| Your task |
Which lines of the records contain the string "kern"? Gather each of them, copied in full, and treat uppercase and lowercase as different.

| Data records |
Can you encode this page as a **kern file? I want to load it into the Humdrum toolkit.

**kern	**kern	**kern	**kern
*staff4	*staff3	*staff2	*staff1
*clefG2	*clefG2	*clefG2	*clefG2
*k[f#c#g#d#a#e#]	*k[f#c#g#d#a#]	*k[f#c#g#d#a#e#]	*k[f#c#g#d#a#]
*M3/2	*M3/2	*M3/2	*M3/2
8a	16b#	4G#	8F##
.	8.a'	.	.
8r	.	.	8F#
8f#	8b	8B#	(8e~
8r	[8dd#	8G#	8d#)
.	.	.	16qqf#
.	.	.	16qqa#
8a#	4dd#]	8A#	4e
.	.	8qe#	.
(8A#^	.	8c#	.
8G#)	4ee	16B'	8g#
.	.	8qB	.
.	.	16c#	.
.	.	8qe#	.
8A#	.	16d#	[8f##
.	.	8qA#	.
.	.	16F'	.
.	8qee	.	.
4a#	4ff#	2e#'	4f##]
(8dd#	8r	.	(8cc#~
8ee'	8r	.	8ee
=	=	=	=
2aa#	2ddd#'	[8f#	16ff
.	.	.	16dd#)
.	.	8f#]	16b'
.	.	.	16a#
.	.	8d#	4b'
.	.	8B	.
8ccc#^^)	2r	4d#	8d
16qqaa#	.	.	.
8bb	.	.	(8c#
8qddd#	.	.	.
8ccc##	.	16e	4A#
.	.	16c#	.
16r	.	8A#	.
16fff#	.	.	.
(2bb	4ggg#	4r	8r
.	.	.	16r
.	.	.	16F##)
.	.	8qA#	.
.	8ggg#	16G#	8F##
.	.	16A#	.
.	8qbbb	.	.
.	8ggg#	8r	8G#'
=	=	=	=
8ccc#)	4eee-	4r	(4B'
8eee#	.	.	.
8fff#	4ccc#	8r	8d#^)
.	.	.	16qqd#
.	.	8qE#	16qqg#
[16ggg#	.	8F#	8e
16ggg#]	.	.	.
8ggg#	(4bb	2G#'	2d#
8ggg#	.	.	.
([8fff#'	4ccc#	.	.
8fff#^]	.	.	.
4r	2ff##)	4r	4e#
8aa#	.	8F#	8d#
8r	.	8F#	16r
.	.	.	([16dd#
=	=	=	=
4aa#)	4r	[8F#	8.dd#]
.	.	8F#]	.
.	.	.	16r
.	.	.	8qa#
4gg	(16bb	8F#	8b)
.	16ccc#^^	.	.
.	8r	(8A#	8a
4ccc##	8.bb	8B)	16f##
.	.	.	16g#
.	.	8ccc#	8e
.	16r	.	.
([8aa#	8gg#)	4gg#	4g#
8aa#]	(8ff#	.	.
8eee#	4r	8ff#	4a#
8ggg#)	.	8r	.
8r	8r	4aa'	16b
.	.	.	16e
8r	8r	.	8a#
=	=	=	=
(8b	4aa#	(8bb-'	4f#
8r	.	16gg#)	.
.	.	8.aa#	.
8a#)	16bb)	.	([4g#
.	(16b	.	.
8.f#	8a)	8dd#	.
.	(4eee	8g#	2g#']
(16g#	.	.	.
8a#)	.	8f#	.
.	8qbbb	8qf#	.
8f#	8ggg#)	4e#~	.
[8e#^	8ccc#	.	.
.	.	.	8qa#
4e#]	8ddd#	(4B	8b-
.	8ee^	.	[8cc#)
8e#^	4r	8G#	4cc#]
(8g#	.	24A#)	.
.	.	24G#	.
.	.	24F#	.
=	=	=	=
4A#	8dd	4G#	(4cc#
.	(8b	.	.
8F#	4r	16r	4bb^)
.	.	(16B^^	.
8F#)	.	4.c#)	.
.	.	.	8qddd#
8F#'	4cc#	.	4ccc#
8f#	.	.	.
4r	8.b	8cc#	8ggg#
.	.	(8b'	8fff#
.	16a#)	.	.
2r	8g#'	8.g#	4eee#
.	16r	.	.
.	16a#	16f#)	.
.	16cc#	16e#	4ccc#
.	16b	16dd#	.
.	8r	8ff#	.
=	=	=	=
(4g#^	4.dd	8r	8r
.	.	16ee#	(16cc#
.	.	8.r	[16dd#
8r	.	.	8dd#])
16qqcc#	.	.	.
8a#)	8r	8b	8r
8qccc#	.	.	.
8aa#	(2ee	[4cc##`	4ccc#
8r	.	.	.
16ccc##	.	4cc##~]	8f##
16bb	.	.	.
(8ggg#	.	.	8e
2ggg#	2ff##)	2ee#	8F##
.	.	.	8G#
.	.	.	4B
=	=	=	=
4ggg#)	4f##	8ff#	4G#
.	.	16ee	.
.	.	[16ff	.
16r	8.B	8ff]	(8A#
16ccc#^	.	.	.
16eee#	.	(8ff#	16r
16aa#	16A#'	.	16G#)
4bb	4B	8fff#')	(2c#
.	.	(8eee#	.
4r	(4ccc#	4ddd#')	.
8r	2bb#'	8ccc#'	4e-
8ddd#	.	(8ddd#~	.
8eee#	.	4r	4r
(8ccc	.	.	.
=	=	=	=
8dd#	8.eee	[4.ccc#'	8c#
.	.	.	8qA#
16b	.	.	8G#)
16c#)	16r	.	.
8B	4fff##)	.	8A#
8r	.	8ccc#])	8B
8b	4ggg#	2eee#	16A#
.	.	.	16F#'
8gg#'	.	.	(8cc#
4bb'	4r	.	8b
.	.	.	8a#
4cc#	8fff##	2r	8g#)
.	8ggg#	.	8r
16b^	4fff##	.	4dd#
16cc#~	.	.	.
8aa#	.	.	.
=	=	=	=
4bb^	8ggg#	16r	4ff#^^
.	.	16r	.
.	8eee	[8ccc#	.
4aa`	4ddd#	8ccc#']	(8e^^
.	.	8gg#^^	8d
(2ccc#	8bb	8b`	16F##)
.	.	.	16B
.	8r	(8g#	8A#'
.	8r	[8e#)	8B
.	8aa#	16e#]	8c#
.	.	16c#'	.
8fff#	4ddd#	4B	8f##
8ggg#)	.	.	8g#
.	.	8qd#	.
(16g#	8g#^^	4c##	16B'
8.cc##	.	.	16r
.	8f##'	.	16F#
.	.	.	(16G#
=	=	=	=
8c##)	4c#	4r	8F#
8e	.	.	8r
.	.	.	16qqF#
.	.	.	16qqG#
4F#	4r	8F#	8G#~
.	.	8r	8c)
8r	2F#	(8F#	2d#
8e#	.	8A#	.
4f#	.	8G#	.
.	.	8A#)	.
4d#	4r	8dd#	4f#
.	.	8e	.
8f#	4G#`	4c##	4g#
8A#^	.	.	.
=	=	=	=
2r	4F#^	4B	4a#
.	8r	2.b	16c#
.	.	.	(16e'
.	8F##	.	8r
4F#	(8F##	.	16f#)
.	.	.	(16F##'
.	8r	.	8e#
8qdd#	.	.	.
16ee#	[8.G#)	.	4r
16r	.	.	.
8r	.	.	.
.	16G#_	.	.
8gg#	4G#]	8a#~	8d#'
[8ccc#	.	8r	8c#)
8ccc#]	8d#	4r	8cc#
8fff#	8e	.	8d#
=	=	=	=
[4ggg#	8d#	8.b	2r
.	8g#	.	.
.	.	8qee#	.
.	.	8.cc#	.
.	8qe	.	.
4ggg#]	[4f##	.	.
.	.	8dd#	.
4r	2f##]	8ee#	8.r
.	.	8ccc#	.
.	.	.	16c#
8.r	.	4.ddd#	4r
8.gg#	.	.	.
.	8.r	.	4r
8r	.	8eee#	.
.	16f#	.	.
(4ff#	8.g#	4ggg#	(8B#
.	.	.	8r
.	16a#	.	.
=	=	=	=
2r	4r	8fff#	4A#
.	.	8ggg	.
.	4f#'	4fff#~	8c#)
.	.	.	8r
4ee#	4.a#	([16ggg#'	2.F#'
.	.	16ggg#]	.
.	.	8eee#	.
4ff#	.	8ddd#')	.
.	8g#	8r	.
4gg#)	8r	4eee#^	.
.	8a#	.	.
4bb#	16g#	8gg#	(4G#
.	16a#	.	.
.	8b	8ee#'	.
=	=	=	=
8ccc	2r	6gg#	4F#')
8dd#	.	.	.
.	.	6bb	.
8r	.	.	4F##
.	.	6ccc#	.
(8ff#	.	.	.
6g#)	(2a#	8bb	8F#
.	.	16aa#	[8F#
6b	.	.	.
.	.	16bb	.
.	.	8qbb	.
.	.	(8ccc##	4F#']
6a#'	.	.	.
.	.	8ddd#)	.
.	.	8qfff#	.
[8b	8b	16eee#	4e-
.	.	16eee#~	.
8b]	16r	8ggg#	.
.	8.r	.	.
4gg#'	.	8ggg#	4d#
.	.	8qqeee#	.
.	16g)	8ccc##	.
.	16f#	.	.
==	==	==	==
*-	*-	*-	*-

| Finished task |
Can you encode this page as a **kern file? I want to load it into the Humdrum toolkit.
**kern	**kern	**kern	**kern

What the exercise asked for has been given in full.